Your task
Output each record exactly. Leave none out.

Data for this exercise
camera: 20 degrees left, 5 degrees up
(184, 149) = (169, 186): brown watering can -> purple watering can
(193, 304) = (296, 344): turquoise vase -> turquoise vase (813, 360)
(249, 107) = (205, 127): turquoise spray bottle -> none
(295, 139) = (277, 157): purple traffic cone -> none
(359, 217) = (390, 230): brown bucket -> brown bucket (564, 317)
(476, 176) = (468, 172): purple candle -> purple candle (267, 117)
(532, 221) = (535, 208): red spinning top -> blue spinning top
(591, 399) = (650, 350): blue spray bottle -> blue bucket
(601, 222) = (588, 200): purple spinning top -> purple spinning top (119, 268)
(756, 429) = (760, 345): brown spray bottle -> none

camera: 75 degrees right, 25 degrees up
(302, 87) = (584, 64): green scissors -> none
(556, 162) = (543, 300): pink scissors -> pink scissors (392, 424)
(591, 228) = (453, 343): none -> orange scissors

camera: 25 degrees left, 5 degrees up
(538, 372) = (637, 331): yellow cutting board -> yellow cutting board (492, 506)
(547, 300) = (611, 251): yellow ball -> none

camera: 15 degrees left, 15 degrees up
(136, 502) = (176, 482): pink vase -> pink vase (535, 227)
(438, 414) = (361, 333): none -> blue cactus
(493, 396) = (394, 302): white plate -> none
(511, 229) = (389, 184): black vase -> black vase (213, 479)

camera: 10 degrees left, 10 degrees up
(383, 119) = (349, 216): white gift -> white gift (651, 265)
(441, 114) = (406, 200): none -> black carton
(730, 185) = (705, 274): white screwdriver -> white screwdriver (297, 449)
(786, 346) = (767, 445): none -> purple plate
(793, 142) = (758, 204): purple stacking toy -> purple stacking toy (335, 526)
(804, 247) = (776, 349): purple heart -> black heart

Task response
camera: 20 degrees left, 5 degrees up
(184, 149) = (169, 186): brown watering can -> purple watering can
(193, 304) = (296, 344): turquoise vase -> turquoise vase (813, 360)
(249, 107) = (205, 127): turquoise spray bottle -> none
(295, 139) = (277, 157): purple traffic cone -> none
(359, 217) = (390, 230): brown bucket -> brown bucket (564, 317)
(476, 176) = (468, 172): purple candle -> purple candle (267, 117)
(532, 221) = (535, 208): red spinning top -> blue spinning top
(591, 399) = (650, 350): blue spray bottle -> blue bucket
(601, 222) = (588, 200): purple spinning top -> purple spinning top (119, 268)
(756, 429) = (760, 345): brown spray bottle -> none

camera: 75 degrees right, 25 degrees up
(302, 87) = (584, 64): green scissors -> none
(556, 162) = (543, 300): pink scissors -> pink scissors (392, 424)
(591, 228) = (453, 343): none -> orange scissors

camera: 25 degrees left, 5 degrees up
(538, 372) = (637, 331): yellow cutting board -> yellow cutting board (492, 506)
(547, 300) = (611, 251): yellow ball -> none

camera: 15 degrees left, 15 degrees up
(136, 502) = (176, 482): pink vase -> pink vase (535, 227)
(438, 414) = (361, 333): none -> blue cactus
(493, 396) = (394, 302): white plate -> none
(511, 229) = (389, 184): black vase -> black vase (213, 479)

camera: 10 degrees left, 10 degrees up
(383, 119) = (349, 216): white gift -> white gift (651, 265)
(441, 114) = (406, 200): none -> black carton
(730, 185) = (705, 274): white screwdriver -> white screwdriver (297, 449)
(786, 346) = (767, 445): none -> purple plate
(793, 142) = (758, 204): purple stacking toy -> purple stacking toy (335, 526)
(804, 247) = (776, 349): purple heart -> black heart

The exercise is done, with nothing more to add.